-- Task details --
The expected output is the set of lines below beginning at the one that contains "(487, 336) = (449, 280): white nut -> none" and ending at the final line, reproduced exactly.

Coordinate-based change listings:
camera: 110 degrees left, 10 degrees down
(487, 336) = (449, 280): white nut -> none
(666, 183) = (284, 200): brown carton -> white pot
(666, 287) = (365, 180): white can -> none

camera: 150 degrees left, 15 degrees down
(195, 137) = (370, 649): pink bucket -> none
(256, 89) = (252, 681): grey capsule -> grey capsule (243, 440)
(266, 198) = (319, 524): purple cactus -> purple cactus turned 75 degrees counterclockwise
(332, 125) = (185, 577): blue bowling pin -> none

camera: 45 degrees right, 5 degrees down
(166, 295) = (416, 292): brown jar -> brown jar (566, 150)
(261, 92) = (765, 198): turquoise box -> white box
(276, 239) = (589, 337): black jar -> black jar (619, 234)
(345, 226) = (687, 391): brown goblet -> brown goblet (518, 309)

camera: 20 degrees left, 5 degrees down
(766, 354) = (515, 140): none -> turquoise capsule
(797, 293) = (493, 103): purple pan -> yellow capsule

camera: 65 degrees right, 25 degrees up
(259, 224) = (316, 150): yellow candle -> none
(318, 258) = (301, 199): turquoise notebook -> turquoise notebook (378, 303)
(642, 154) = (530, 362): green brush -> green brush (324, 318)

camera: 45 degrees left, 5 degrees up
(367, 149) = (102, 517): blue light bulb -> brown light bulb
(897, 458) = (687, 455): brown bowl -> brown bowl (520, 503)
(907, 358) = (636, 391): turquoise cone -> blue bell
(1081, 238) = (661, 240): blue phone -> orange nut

-- Exercise response --
(487, 336) = (449, 280): white nut -> none
(666, 183) = (284, 200): brown carton -> white pot
(666, 287) = (365, 180): white can -> none

camera: 150 degrees left, 15 degrees down
(195, 137) = (370, 649): pink bucket -> none
(256, 89) = (252, 681): grey capsule -> grey capsule (243, 440)
(266, 198) = (319, 524): purple cactus -> purple cactus turned 75 degrees counterclockwise
(332, 125) = (185, 577): blue bowling pin -> none

camera: 45 degrees right, 5 degrees down
(166, 295) = (416, 292): brown jar -> brown jar (566, 150)
(261, 92) = (765, 198): turquoise box -> white box
(276, 239) = (589, 337): black jar -> black jar (619, 234)
(345, 226) = (687, 391): brown goblet -> brown goblet (518, 309)

camera: 20 degrees left, 5 degrees down
(766, 354) = (515, 140): none -> turquoise capsule
(797, 293) = (493, 103): purple pan -> yellow capsule

camera: 65 degrees right, 25 degrees up
(259, 224) = (316, 150): yellow candle -> none
(318, 258) = (301, 199): turquoise notebook -> turquoise notebook (378, 303)
(642, 154) = (530, 362): green brush -> green brush (324, 318)

camera: 45 degrees left, 5 degrees up
(367, 149) = (102, 517): blue light bulb -> brown light bulb
(897, 458) = (687, 455): brown bowl -> brown bowl (520, 503)
(907, 358) = (636, 391): turquoise cone -> blue bell
(1081, 238) = (661, 240): blue phone -> orange nut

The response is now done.